Extracted records -
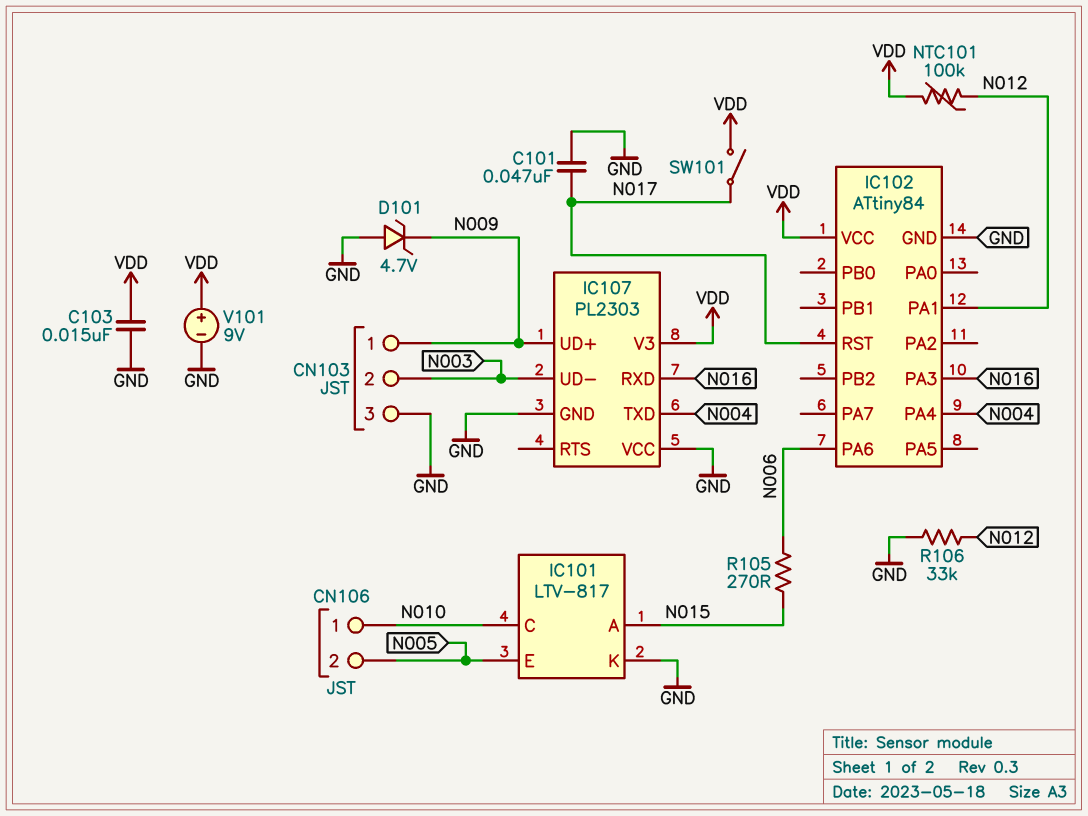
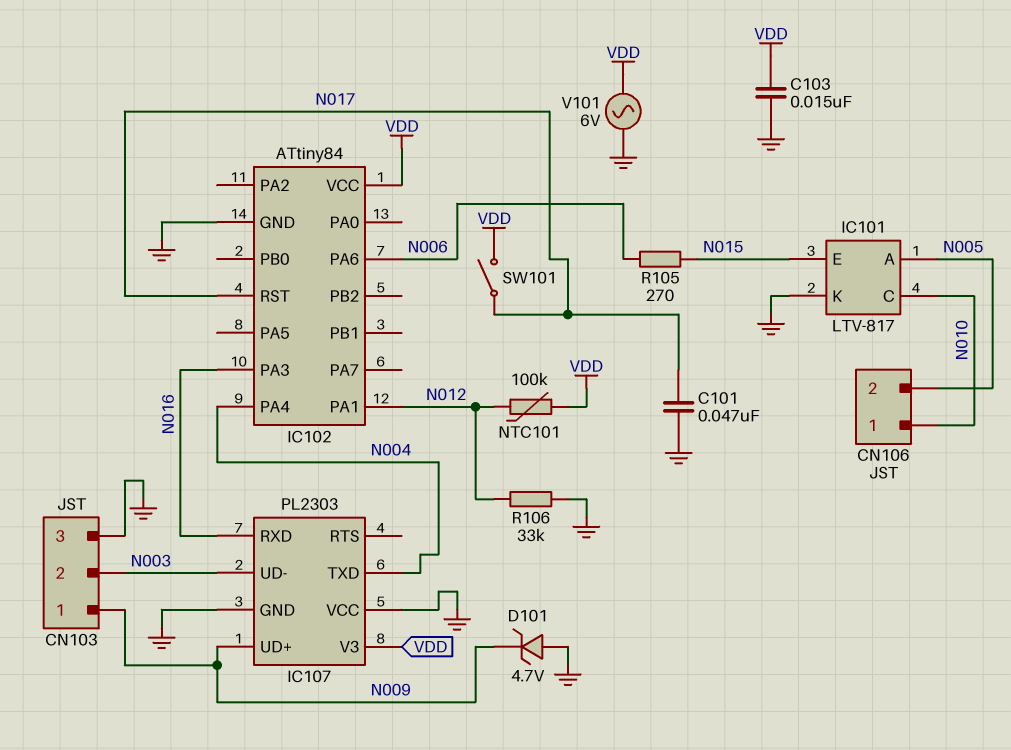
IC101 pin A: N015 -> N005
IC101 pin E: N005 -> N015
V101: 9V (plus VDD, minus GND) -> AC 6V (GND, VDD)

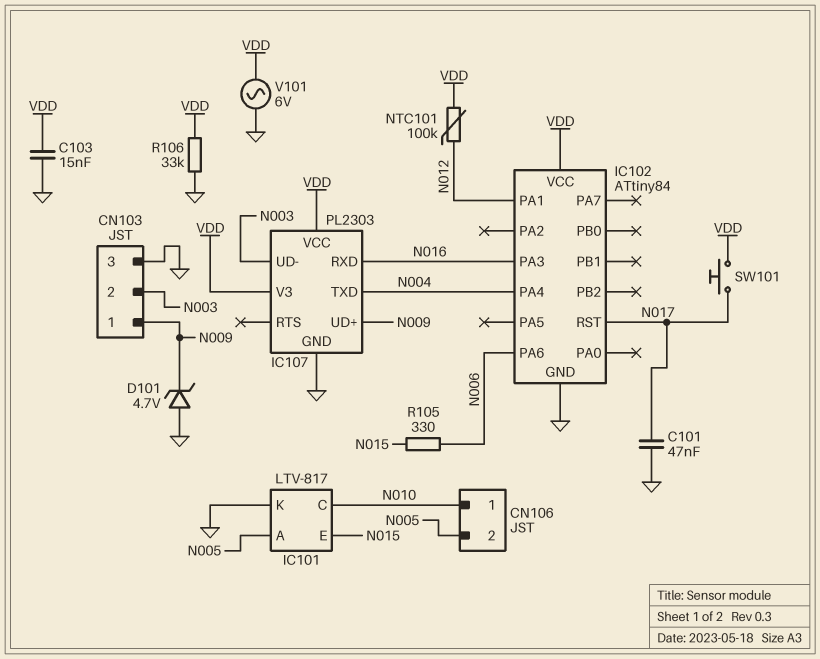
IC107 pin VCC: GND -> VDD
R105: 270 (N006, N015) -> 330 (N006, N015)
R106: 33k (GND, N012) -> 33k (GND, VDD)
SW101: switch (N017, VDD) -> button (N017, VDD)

What you will do - Write out the material above without changing a word, and skip any picture.

Response -
IC101 pin A: N015 -> N005
IC101 pin E: N005 -> N015
V101: 9V (plus VDD, minus GND) -> AC 6V (GND, VDD)

IC107 pin VCC: GND -> VDD
R105: 270 (N006, N015) -> 330 (N006, N015)
R106: 33k (GND, N012) -> 33k (GND, VDD)
SW101: switch (N017, VDD) -> button (N017, VDD)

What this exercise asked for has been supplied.